The data -
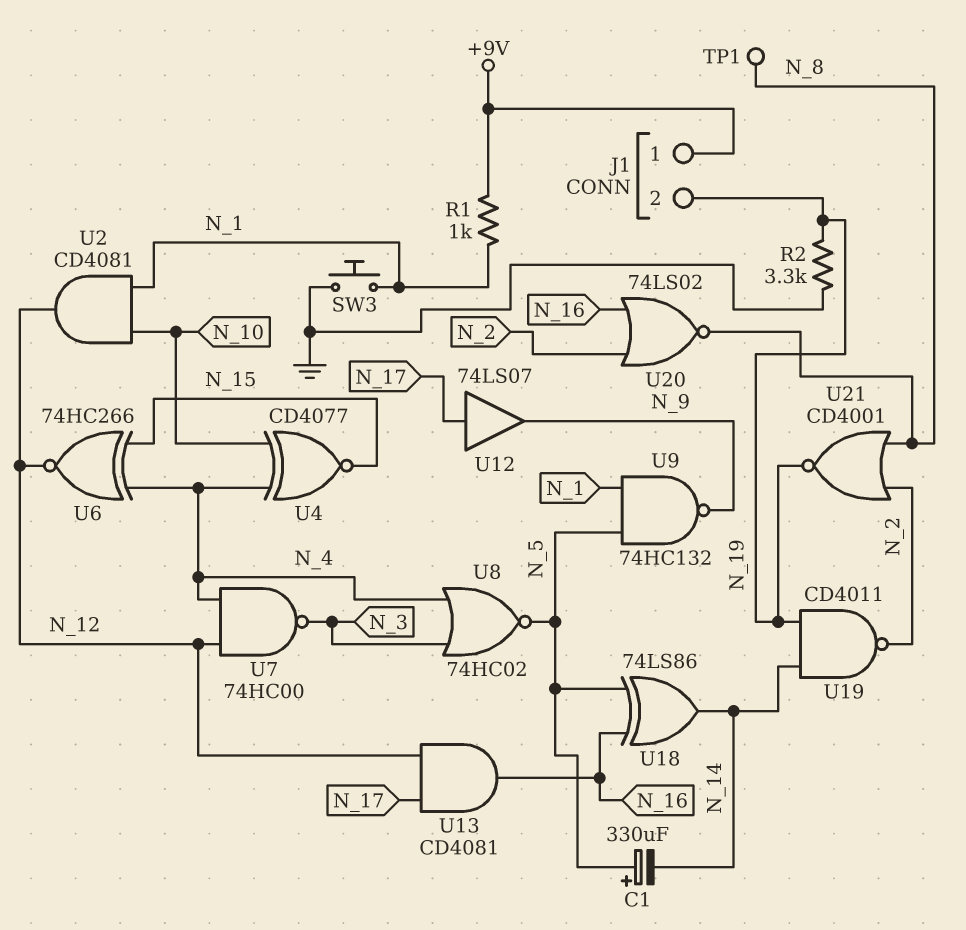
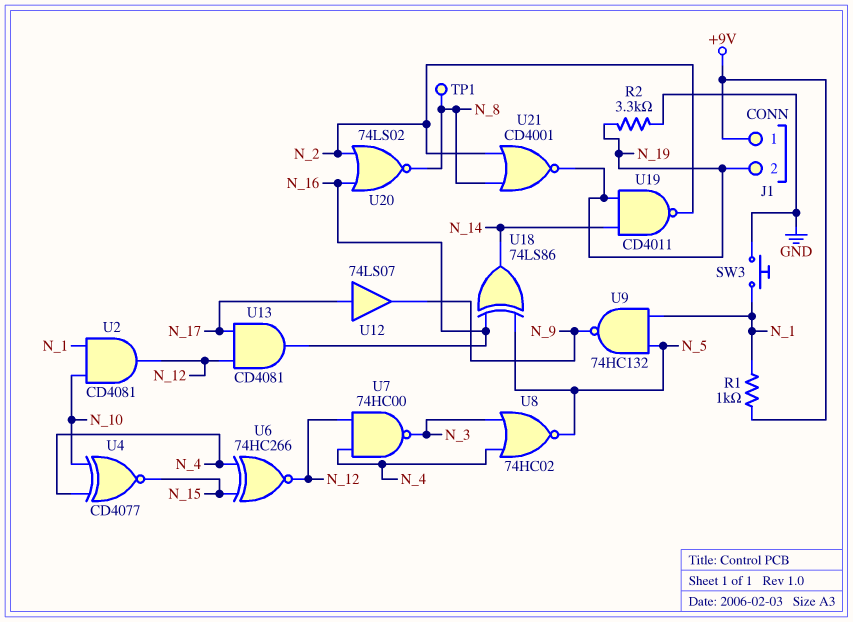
C1: 330uF (plus N_5, minus N_14) -> none

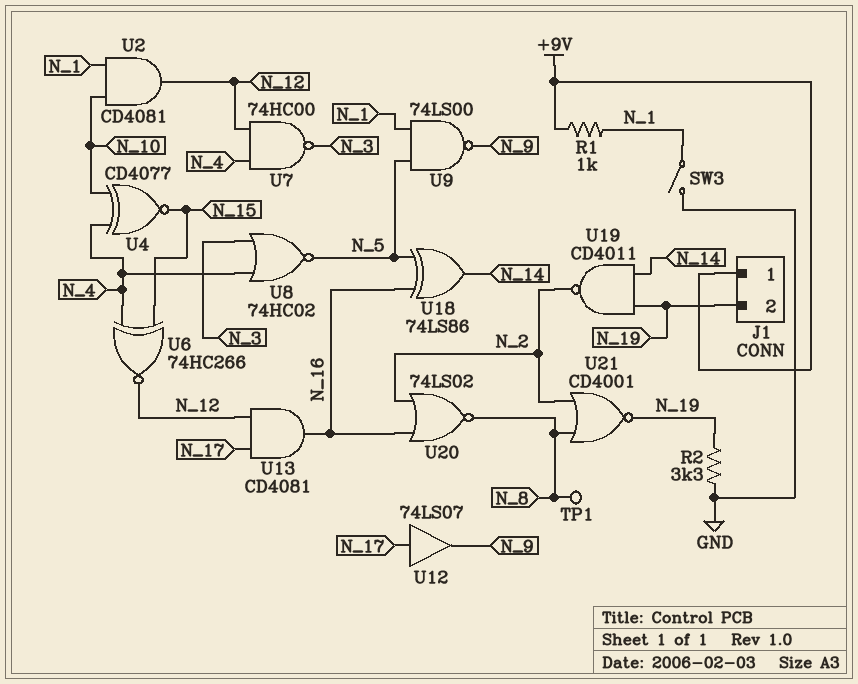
SW3: button (GND, N_1) -> switch (GND, N_1)
U9: NAND 74HC132 (in N_1, in N_5, out N_9) -> NAND 74LS00 (in N_1, in N_5, out N_9)

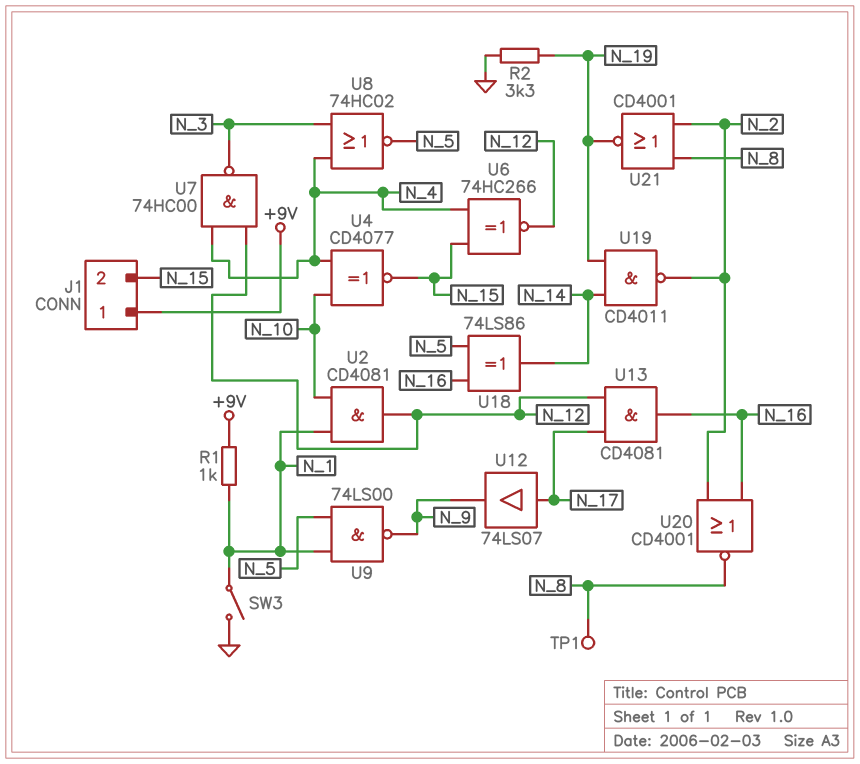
J1 pin 2: N_19 -> N_15
U20: NOR 74LS02 (in N_2, in N_16, out N_8) -> NOR CD4001 (in N_2, in N_16, out N_8)

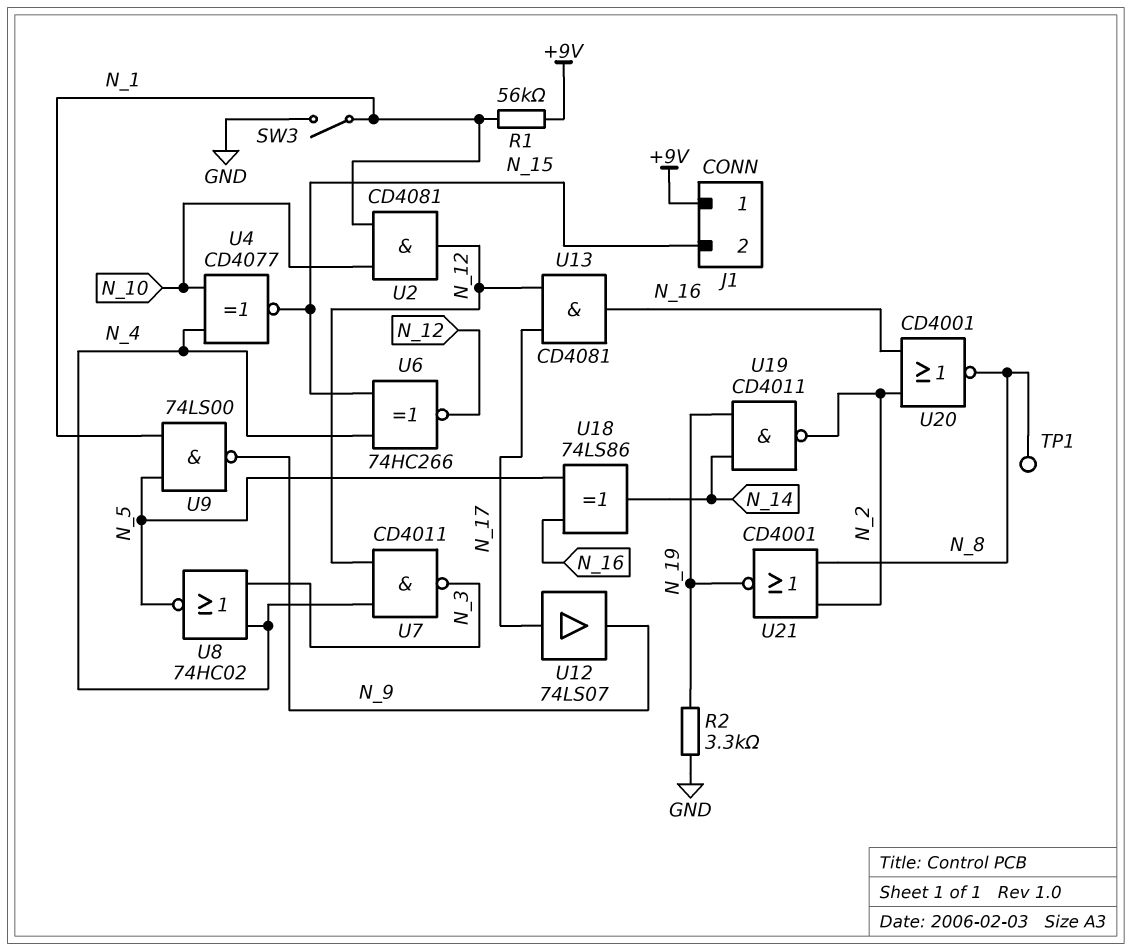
R1: 1k (+9V, N_1) -> 56k (+9V, N_1)
U7: NAND 74HC00 (in N_4, in N_12, out N_3) -> NAND CD4011 (in N_4, in N_12, out N_3)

Exercise details -
The answer is the entries above, given again exactly, with no pictures among them.

Worked solution -
C1: 330uF (plus N_5, minus N_14) -> none

SW3: button (GND, N_1) -> switch (GND, N_1)
U9: NAND 74HC132 (in N_1, in N_5, out N_9) -> NAND 74LS00 (in N_1, in N_5, out N_9)

J1 pin 2: N_19 -> N_15
U20: NOR 74LS02 (in N_2, in N_16, out N_8) -> NOR CD4001 (in N_2, in N_16, out N_8)

R1: 1k (+9V, N_1) -> 56k (+9V, N_1)
U7: NAND 74HC00 (in N_4, in N_12, out N_3) -> NAND CD4011 (in N_4, in N_12, out N_3)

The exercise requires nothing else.